**About this exercise**:
Reproduce the first line of the material below and each line after it, exactly, through the line containing "(680, 519) = (434, 399): none -> purple clock", and give nothing more.

**Task input**:
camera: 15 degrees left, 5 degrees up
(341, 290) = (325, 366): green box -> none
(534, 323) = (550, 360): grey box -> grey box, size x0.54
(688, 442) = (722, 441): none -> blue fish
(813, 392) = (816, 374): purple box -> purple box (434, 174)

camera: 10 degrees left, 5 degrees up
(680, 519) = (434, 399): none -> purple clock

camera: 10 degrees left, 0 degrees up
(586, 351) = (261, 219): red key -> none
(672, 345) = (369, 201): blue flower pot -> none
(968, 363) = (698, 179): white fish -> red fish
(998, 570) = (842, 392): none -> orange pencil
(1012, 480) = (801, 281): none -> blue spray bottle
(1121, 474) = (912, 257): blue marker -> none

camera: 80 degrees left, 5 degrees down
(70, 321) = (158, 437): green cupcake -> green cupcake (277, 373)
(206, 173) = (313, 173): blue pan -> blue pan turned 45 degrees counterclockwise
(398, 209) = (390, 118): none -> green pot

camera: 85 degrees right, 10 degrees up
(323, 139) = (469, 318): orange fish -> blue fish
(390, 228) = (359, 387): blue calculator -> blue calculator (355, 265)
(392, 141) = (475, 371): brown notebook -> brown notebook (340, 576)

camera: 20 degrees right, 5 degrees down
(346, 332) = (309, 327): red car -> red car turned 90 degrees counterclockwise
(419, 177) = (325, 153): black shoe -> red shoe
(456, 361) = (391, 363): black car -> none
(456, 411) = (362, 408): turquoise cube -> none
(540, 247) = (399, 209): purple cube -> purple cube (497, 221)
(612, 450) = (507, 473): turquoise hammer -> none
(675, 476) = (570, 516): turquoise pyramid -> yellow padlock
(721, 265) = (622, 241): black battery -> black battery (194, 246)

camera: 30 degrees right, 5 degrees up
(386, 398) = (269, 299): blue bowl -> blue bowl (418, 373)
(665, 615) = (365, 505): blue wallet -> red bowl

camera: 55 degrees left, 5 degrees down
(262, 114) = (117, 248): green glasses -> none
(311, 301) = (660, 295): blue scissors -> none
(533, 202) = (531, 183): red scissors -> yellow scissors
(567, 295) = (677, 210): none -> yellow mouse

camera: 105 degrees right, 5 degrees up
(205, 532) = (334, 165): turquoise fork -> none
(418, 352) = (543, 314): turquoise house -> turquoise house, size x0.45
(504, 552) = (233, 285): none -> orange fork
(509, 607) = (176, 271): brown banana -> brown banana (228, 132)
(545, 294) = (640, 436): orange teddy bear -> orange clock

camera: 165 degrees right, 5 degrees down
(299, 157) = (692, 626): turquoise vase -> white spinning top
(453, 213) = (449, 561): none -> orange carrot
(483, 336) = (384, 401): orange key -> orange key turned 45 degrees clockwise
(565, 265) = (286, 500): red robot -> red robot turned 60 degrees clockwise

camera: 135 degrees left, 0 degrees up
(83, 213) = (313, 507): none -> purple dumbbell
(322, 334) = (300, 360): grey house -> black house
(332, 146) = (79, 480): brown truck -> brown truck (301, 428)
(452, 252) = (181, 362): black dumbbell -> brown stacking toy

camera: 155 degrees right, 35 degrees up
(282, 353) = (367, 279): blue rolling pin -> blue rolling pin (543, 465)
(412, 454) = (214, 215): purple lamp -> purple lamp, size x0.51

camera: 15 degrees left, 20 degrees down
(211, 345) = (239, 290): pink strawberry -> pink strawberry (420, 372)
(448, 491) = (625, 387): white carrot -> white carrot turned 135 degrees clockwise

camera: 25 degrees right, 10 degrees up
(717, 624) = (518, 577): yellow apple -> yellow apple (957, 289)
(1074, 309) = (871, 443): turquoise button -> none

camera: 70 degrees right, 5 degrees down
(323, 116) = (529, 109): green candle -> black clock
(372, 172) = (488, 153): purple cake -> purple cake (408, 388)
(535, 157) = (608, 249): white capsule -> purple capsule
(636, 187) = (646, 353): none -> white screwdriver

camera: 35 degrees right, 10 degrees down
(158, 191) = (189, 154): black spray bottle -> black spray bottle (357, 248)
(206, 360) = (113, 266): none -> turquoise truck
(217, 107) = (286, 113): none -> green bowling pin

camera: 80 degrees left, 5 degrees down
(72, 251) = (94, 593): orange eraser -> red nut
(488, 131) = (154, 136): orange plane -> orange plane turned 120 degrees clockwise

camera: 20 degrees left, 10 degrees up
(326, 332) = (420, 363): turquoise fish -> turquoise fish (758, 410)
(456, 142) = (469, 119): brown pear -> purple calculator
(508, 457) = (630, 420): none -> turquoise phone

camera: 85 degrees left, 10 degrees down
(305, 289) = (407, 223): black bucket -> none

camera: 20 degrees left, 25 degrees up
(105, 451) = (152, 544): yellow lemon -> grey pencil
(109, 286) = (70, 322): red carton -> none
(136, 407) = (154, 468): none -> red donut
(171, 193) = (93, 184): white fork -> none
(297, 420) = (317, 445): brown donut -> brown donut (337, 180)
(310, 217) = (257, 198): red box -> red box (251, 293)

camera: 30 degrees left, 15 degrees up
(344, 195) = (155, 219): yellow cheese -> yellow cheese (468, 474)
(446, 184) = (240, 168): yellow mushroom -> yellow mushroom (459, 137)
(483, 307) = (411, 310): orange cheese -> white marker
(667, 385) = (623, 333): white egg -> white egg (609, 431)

**Exercise response**:
camera: 15 degrees left, 5 degrees up
(341, 290) = (325, 366): green box -> none
(534, 323) = (550, 360): grey box -> grey box, size x0.54
(688, 442) = (722, 441): none -> blue fish
(813, 392) = (816, 374): purple box -> purple box (434, 174)

camera: 10 degrees left, 5 degrees up
(680, 519) = (434, 399): none -> purple clock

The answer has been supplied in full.